→ Aim of the task
Below are records to be transcribed exactly; any pictures should be left out.

*** Record extracts ***

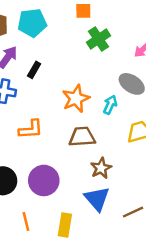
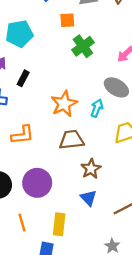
blue triangle: (97, 199) -> (88, 198), size x0.7

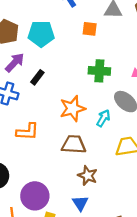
green cross: (83, 46) -> (99, 71), moved, turned 30
brown star: (91, 169) -> (88, 176), turned -30
purple circle: (37, 183) -> (35, 196), moved

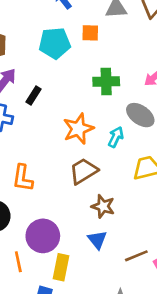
cyan pentagon: (41, 34) -> (55, 43), moved
orange L-shape: (27, 132) -> (23, 178), moved, turned 100
brown trapezoid: (74, 144) -> (83, 171), turned -30

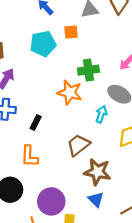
black rectangle: (34, 95) -> (36, 123), moved
orange star: (78, 129) -> (70, 92), moved, turned -30
brown star: (103, 206) -> (97, 172), size x1.4

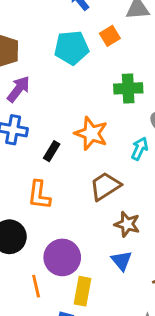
orange square: (71, 32) -> (110, 36), turned -32
orange star: (70, 92) -> (91, 133), moved
brown star: (97, 172) -> (127, 224), size x0.7

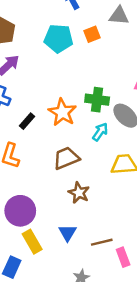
green cross: (128, 88) -> (97, 100), moved
blue triangle: (122, 261) -> (68, 233), moved
yellow rectangle: (83, 291) -> (32, 242), turned -50

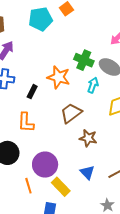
green cross: (97, 100) -> (84, 60), turned 30

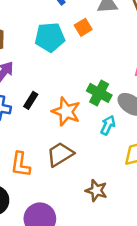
black rectangle: (32, 92) -> (31, 100), moved
brown trapezoid: (71, 113) -> (60, 154), moved

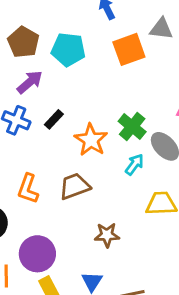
orange square: (83, 27) -> (129, 49), size x1.6
cyan pentagon: (50, 37) -> (68, 50), moved
brown star: (96, 191) -> (107, 235), turned -30

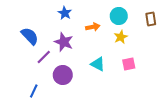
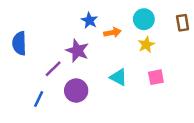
blue star: (65, 13) -> (89, 20), moved
blue semicircle: (30, 36) -> (19, 43), moved, turned -138
blue line: (34, 91) -> (39, 99), moved

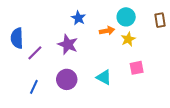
orange arrow: (112, 32) -> (107, 31), moved
purple line: (53, 69) -> (35, 53), moved
cyan triangle: (118, 77) -> (104, 77), moved

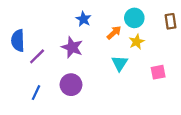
orange arrow: (107, 31) -> (114, 33), turned -32
pink square: (137, 68) -> (158, 72), moved
cyan triangle: (104, 77) -> (120, 63), moved, turned 35

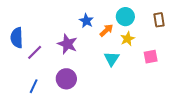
blue star: (83, 19) -> (86, 21), moved
pink square: (158, 72) -> (151, 57), moved

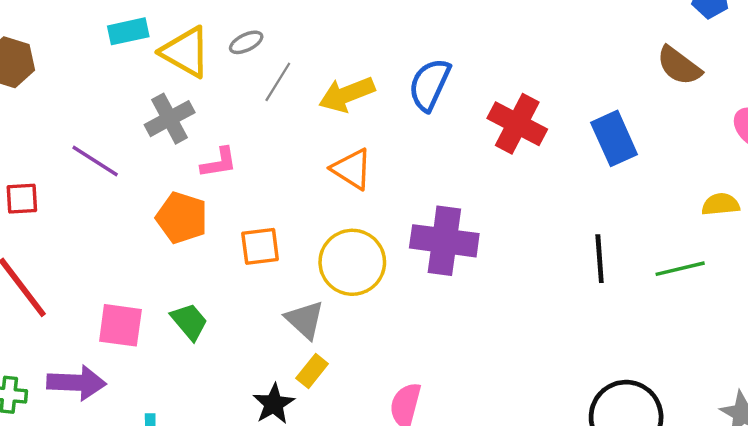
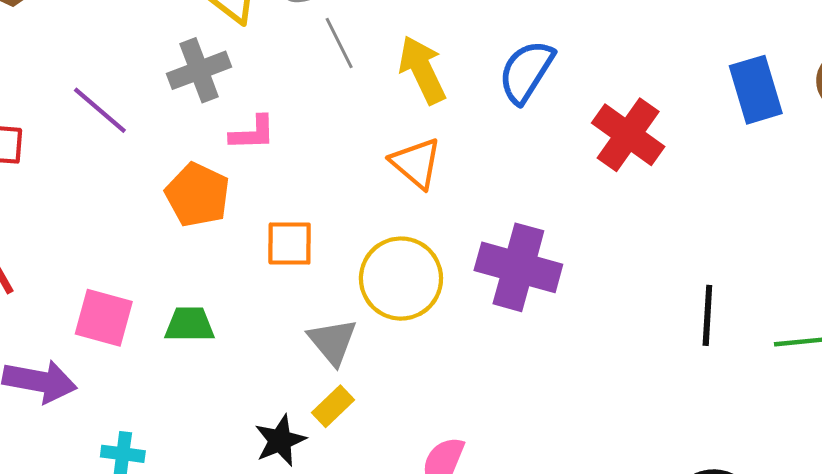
gray line: (278, 82) -> (339, 43), turned -66
yellow arrow: (347, 94) -> (422, 70), turned 78
blue rectangle: (614, 138) -> (756, 90), moved
green trapezoid: (189, 321) -> (190, 324), turned -57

***

→ Exercise output
blue triangle: (97, 199) -> (88, 198), size x0.7

green cross: (83, 46) -> (99, 71), moved, turned 30
brown star: (91, 169) -> (88, 176), turned -30
purple circle: (37, 183) -> (35, 196), moved

cyan pentagon: (41, 34) -> (55, 43), moved
orange L-shape: (27, 132) -> (23, 178), moved, turned 100
brown trapezoid: (74, 144) -> (83, 171), turned -30

black rectangle: (34, 95) -> (36, 123), moved
orange star: (78, 129) -> (70, 92), moved, turned -30
brown star: (103, 206) -> (97, 172), size x1.4

orange square: (71, 32) -> (110, 36), turned -32
orange star: (70, 92) -> (91, 133), moved
brown star: (97, 172) -> (127, 224), size x0.7

green cross: (128, 88) -> (97, 100), moved
blue triangle: (122, 261) -> (68, 233), moved
yellow rectangle: (83, 291) -> (32, 242), turned -50

green cross: (97, 100) -> (84, 60), turned 30

black rectangle: (32, 92) -> (31, 100), moved
brown trapezoid: (71, 113) -> (60, 154), moved

orange square: (83, 27) -> (129, 49), size x1.6
cyan pentagon: (50, 37) -> (68, 50), moved
brown star: (96, 191) -> (107, 235), turned -30

blue star: (65, 13) -> (89, 20), moved
blue semicircle: (30, 36) -> (19, 43), moved, turned -138
blue line: (34, 91) -> (39, 99), moved

orange arrow: (112, 32) -> (107, 31), moved
purple line: (53, 69) -> (35, 53), moved
cyan triangle: (118, 77) -> (104, 77), moved

orange arrow: (107, 31) -> (114, 33), turned -32
pink square: (137, 68) -> (158, 72), moved
cyan triangle: (104, 77) -> (120, 63), moved, turned 35

blue star: (83, 19) -> (86, 21), moved
pink square: (158, 72) -> (151, 57), moved

gray line: (278, 82) -> (339, 43), turned -66
yellow arrow: (347, 94) -> (422, 70), turned 78
blue rectangle: (614, 138) -> (756, 90), moved
green trapezoid: (189, 321) -> (190, 324), turned -57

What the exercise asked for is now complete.